[Start of Attachment]
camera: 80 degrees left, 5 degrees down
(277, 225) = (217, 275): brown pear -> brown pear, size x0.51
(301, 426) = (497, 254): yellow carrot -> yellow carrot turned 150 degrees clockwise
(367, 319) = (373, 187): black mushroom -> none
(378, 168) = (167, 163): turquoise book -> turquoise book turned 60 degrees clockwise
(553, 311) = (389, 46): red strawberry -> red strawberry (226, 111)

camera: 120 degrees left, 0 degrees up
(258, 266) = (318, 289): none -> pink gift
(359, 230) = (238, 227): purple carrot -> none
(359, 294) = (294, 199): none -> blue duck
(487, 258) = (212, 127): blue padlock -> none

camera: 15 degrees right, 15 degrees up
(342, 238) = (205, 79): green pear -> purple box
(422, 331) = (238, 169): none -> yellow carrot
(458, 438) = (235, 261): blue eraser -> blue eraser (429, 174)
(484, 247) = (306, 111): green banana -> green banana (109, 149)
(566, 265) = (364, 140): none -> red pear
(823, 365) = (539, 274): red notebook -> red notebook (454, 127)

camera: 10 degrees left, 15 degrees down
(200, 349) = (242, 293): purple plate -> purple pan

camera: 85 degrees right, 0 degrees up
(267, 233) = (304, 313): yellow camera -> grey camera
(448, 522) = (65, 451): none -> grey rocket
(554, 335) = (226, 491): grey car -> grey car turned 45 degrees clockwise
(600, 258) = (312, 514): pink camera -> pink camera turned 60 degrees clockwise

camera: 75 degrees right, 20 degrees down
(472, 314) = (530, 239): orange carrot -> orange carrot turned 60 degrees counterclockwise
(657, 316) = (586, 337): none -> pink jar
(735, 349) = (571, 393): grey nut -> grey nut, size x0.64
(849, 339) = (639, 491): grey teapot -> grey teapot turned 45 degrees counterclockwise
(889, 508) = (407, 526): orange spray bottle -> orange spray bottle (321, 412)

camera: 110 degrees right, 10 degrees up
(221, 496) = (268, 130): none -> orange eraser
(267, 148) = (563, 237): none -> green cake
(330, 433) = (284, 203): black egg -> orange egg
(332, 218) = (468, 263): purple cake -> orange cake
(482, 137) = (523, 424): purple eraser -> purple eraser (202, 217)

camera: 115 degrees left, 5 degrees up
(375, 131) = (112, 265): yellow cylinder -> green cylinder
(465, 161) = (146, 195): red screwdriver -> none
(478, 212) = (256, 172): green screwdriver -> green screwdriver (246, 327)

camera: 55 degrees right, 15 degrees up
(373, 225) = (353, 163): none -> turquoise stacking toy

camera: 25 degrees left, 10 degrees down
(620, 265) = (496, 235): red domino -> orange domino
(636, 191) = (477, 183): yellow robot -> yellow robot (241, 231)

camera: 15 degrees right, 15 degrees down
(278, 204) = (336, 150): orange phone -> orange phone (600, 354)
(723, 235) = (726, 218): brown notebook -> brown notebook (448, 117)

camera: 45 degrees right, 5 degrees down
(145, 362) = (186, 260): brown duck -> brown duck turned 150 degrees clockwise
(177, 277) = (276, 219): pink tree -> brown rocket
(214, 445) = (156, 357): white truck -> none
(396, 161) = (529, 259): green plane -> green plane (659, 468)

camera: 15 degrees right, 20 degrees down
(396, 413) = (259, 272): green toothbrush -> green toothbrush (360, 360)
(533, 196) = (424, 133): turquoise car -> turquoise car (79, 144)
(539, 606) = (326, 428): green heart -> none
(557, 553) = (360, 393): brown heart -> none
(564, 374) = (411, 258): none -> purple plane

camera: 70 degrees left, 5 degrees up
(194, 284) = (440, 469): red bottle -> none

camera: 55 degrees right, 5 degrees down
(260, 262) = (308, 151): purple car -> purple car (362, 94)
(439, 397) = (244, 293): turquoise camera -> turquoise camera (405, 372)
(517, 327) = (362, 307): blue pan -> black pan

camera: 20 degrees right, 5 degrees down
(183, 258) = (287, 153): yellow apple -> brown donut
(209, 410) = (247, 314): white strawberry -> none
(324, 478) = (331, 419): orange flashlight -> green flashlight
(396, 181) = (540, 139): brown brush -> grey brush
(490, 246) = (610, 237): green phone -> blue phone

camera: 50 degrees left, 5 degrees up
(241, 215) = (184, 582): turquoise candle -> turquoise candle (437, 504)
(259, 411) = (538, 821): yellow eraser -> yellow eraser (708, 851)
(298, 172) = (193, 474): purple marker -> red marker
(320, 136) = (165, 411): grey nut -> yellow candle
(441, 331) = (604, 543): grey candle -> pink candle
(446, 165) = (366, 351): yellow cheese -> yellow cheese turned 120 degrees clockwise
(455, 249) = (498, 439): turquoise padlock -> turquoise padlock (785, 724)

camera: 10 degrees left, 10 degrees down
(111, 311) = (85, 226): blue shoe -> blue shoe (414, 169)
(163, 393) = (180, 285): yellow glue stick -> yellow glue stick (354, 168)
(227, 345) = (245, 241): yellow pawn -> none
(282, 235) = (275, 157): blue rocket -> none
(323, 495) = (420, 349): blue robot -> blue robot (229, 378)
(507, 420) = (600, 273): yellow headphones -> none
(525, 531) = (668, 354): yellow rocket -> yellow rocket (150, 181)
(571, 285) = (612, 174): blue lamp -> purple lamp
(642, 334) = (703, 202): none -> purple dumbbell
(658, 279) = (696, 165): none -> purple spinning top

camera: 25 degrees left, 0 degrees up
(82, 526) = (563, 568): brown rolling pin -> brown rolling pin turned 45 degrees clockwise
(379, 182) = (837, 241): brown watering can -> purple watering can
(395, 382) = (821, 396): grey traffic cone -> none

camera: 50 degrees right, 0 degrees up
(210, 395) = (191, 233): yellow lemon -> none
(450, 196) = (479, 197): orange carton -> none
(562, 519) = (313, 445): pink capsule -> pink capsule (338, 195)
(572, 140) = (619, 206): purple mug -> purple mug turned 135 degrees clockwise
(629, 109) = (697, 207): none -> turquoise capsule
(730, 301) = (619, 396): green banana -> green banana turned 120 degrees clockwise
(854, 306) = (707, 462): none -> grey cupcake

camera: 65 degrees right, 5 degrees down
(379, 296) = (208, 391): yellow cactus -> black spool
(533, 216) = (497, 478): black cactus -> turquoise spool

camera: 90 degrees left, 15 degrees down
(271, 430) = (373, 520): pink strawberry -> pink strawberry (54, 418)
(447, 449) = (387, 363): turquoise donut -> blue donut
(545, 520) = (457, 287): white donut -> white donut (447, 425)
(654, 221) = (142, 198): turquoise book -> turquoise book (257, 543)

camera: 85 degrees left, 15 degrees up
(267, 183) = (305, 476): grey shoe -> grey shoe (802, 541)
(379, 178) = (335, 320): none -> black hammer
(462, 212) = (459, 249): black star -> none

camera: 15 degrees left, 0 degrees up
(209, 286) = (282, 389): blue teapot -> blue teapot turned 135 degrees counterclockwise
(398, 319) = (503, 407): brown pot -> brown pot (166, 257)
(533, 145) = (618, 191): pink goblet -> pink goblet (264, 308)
[End of Attachment]
Description of the task:
Of the entries above, repeat exactly the lines from the line with "(450, 196) = (479, 197): orange" through the line with "(447, 449) = (387, 363): turquoise", both of them included.

Exercise answer:
(450, 196) = (479, 197): orange carton -> none
(562, 519) = (313, 445): pink capsule -> pink capsule (338, 195)
(572, 140) = (619, 206): purple mug -> purple mug turned 135 degrees clockwise
(629, 109) = (697, 207): none -> turquoise capsule
(730, 301) = (619, 396): green banana -> green banana turned 120 degrees clockwise
(854, 306) = (707, 462): none -> grey cupcake

camera: 65 degrees right, 5 degrees down
(379, 296) = (208, 391): yellow cactus -> black spool
(533, 216) = (497, 478): black cactus -> turquoise spool

camera: 90 degrees left, 15 degrees down
(271, 430) = (373, 520): pink strawberry -> pink strawberry (54, 418)
(447, 449) = (387, 363): turquoise donut -> blue donut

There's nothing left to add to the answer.